▶ Problem to solve:
Determine how many lines in the records below contain the string "grace" with matching case, and give only that number.

((

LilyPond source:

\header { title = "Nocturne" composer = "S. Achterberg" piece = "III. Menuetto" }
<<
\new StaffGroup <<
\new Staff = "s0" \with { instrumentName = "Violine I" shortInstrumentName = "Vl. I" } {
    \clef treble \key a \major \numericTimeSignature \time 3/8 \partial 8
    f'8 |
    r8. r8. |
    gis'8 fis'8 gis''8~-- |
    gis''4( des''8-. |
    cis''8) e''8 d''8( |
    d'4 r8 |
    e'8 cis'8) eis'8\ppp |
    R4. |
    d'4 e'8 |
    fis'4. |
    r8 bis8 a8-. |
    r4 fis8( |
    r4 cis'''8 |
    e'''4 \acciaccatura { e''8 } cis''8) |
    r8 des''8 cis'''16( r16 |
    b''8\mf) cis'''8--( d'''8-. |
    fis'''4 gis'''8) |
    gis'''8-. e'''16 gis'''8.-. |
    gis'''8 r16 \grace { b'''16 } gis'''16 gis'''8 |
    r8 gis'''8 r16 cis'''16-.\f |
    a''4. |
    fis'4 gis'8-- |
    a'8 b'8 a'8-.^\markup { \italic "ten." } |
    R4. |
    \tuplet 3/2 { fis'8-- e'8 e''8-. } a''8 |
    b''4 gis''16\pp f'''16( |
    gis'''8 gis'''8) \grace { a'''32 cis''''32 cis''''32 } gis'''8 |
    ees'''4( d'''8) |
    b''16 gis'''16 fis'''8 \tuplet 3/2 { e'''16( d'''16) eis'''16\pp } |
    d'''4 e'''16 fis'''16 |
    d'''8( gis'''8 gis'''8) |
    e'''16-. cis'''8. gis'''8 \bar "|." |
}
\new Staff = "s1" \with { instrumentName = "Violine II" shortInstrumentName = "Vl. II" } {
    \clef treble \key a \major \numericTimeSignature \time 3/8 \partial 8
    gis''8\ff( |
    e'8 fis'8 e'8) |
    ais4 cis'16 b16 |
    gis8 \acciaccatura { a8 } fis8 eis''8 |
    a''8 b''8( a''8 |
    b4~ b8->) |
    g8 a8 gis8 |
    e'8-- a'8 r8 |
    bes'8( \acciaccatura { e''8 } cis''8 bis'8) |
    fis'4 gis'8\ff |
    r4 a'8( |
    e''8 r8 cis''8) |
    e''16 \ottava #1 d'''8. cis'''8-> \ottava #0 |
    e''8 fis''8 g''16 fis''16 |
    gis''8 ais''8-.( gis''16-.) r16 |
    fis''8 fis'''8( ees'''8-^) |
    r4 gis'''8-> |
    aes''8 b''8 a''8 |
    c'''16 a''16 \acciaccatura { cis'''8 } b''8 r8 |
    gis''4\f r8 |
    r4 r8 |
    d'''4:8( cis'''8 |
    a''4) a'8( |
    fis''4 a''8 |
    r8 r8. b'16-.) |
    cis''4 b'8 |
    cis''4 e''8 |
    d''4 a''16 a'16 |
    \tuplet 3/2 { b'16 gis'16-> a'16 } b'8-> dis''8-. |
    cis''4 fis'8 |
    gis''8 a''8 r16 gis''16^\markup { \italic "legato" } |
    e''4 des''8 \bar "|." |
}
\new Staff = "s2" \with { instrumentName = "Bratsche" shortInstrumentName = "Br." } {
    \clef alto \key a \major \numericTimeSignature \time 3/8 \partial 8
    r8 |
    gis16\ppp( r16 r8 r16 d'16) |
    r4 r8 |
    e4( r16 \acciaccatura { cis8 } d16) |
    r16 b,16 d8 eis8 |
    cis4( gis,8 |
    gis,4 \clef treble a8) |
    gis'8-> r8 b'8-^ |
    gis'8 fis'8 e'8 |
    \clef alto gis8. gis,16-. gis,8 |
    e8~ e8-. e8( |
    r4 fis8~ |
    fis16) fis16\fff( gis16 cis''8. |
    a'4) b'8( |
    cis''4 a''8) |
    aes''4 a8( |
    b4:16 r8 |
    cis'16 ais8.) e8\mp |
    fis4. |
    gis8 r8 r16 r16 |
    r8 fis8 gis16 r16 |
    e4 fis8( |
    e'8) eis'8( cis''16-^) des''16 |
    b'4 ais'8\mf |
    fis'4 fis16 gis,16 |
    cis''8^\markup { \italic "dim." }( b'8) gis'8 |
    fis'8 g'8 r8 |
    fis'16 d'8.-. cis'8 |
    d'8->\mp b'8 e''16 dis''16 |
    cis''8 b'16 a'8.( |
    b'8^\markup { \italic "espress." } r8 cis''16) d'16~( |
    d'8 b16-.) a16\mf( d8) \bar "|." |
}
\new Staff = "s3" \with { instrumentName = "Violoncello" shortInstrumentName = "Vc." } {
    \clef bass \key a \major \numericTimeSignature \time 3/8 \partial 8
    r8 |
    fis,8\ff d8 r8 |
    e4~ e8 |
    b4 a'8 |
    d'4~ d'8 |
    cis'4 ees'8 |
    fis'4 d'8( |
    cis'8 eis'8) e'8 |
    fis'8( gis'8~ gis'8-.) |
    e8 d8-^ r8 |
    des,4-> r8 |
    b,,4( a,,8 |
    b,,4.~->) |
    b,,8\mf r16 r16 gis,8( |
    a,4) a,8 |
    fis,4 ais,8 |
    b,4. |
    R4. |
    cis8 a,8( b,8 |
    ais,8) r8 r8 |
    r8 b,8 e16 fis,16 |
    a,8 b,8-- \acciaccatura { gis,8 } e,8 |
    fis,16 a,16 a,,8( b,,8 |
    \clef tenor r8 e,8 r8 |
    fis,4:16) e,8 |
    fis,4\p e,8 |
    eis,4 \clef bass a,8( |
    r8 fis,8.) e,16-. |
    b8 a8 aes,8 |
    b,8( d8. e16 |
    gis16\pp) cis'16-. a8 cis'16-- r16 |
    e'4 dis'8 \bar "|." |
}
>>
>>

))

▶ Response to this exercise:
2